Records from a dataset:
____________________

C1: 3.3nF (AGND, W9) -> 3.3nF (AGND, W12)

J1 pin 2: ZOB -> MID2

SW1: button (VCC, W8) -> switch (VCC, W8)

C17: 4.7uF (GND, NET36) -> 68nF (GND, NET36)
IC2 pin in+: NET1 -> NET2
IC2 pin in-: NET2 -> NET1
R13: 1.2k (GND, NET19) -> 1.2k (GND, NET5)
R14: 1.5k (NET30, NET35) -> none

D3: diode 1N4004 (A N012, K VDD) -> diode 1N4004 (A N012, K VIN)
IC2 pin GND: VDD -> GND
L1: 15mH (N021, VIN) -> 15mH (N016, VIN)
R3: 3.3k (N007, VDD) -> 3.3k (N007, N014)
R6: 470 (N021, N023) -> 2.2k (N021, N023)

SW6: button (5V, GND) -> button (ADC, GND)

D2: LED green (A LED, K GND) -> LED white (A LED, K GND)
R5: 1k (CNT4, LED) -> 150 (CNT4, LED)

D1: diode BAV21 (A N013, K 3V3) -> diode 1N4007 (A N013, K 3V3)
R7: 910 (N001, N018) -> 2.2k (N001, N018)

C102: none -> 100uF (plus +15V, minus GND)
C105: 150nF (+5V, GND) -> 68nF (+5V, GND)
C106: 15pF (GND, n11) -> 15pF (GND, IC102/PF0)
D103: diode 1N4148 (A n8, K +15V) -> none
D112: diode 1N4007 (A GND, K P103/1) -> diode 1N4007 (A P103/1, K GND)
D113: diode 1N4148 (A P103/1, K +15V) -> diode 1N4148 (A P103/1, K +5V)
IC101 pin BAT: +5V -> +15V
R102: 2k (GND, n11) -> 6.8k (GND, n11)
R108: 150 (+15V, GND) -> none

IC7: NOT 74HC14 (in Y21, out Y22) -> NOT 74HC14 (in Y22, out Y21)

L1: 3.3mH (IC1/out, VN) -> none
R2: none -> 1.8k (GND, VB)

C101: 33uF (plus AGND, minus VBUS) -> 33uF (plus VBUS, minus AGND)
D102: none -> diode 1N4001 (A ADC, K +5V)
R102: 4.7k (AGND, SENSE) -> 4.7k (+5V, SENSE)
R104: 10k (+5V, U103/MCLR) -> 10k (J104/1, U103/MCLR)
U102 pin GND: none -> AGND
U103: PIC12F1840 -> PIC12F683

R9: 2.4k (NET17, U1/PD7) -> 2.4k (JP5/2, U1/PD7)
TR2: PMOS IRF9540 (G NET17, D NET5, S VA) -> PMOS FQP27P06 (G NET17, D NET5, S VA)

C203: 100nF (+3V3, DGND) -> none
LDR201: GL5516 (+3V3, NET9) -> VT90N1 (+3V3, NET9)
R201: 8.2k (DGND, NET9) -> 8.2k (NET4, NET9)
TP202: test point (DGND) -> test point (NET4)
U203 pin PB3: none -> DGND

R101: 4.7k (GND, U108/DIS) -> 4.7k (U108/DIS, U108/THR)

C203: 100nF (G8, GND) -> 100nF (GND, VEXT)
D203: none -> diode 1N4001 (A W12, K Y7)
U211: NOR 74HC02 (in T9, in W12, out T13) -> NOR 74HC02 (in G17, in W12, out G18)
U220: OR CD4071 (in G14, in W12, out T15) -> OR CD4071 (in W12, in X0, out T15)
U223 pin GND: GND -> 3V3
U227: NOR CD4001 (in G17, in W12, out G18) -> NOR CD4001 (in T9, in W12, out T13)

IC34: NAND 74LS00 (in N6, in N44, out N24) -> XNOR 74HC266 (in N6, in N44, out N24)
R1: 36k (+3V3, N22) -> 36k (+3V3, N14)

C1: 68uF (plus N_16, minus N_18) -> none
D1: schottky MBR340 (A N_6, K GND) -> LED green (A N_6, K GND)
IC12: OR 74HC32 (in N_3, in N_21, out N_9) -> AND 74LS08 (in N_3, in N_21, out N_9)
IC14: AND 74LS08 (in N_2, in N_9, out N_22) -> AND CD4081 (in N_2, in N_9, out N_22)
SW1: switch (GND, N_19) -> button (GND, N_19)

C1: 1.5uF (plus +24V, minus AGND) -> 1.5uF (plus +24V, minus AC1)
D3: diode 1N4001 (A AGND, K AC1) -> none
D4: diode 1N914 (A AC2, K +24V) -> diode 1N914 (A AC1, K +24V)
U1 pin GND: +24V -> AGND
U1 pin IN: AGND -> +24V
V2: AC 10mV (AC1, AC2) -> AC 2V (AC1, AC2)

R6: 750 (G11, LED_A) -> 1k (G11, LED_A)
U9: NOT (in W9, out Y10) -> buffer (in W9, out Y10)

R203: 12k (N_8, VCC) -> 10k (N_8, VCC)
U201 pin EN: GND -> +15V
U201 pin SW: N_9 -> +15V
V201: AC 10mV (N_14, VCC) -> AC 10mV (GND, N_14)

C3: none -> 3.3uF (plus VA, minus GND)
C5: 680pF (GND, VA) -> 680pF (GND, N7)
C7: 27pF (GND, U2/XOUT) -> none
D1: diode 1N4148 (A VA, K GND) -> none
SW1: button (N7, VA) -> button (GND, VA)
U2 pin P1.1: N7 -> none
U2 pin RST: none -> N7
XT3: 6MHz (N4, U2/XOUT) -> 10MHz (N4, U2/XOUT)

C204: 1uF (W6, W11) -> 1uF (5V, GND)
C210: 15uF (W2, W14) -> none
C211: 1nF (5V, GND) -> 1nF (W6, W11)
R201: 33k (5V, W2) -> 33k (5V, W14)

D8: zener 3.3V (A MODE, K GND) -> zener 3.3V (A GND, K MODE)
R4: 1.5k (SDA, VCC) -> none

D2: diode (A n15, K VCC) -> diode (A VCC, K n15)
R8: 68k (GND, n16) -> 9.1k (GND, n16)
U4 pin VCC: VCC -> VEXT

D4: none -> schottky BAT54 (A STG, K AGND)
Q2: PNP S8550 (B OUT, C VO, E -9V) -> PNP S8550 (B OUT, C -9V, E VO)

____________________

Copy only this part of the entries above: the line with "D1: diode 1N4148 (A VA, K GND) -> none", the line with "D2: diode (A", and the lines between, all exactly as written.

> [Output below]:
D1: diode 1N4148 (A VA, K GND) -> none
SW1: button (N7, VA) -> button (GND, VA)
U2 pin P1.1: N7 -> none
U2 pin RST: none -> N7
XT3: 6MHz (N4, U2/XOUT) -> 10MHz (N4, U2/XOUT)

C204: 1uF (W6, W11) -> 1uF (5V, GND)
C210: 15uF (W2, W14) -> none
C211: 1nF (5V, GND) -> 1nF (W6, W11)
R201: 33k (5V, W2) -> 33k (5V, W14)

D8: zener 3.3V (A MODE, K GND) -> zener 3.3V (A GND, K MODE)
R4: 1.5k (SDA, VCC) -> none

D2: diode (A n15, K VCC) -> diode (A VCC, K n15)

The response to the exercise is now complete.